╭─ Data section
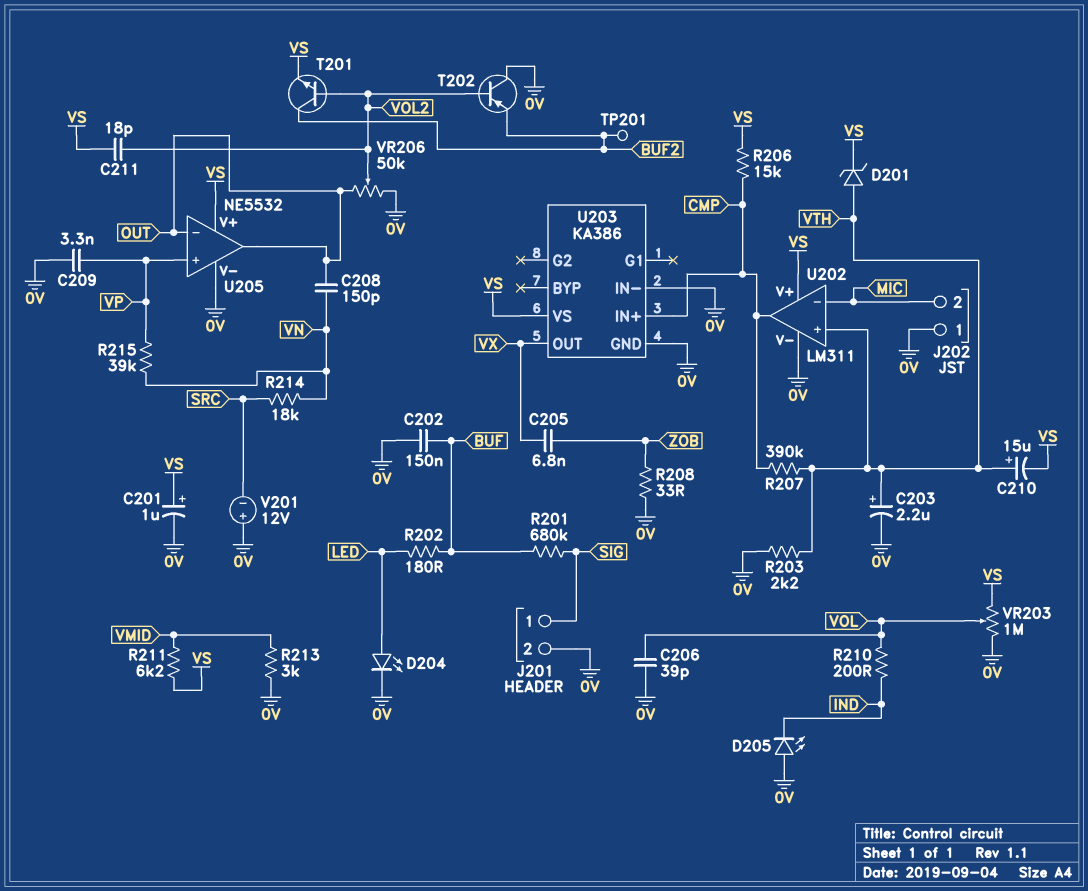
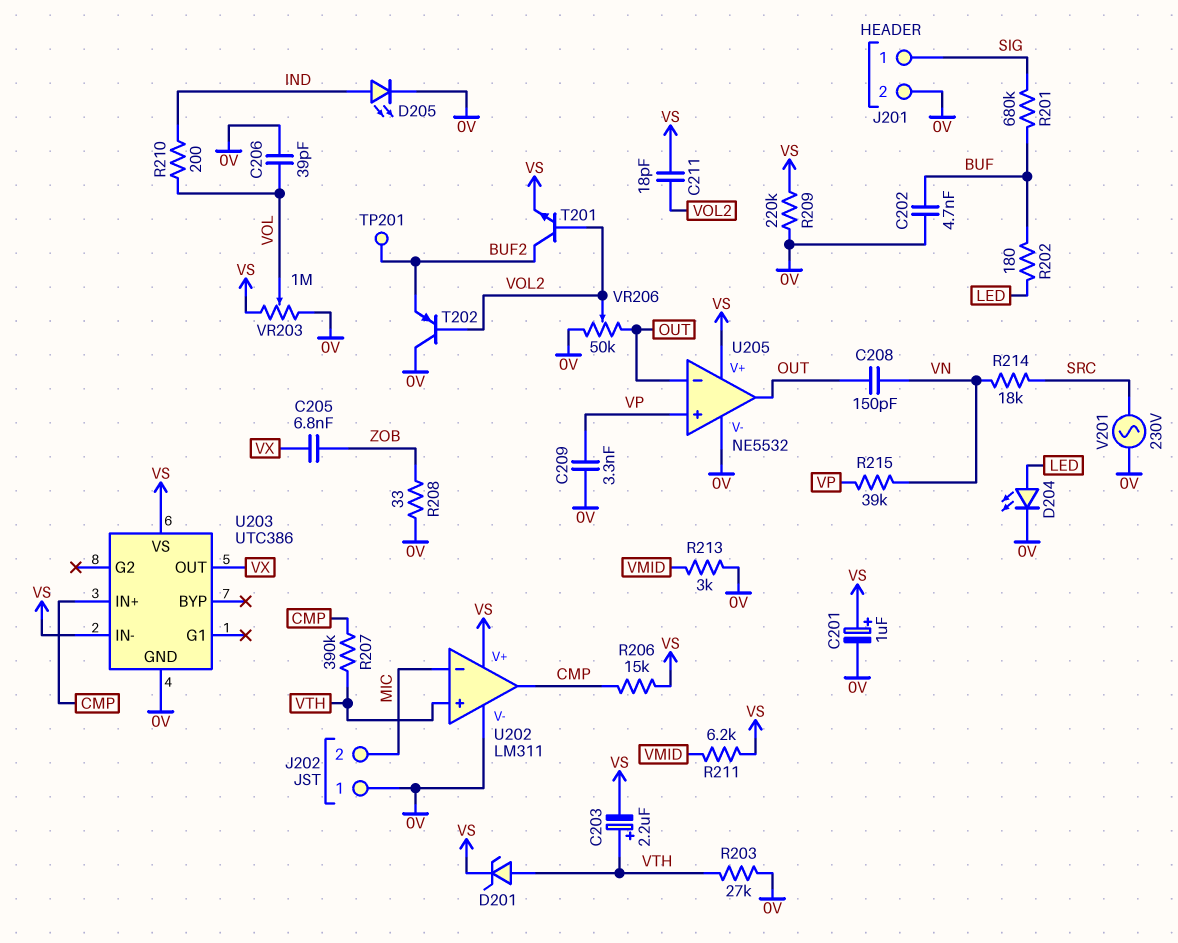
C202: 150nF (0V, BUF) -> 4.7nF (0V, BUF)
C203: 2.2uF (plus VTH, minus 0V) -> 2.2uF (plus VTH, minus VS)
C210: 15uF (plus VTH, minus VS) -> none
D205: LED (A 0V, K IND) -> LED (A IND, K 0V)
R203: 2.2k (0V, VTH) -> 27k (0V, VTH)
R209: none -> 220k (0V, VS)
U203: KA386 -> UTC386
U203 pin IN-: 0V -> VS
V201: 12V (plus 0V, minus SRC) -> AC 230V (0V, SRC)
╰─
Give back exactly the lines from the line containing "D205: LED (A 0V, K IND) -> LED (A IND, K 0V)" to the end of the entries, and no other lines.

D205: LED (A 0V, K IND) -> LED (A IND, K 0V)
R203: 2.2k (0V, VTH) -> 27k (0V, VTH)
R209: none -> 220k (0V, VS)
U203: KA386 -> UTC386
U203 pin IN-: 0V -> VS
V201: 12V (plus 0V, minus SRC) -> AC 230V (0V, SRC)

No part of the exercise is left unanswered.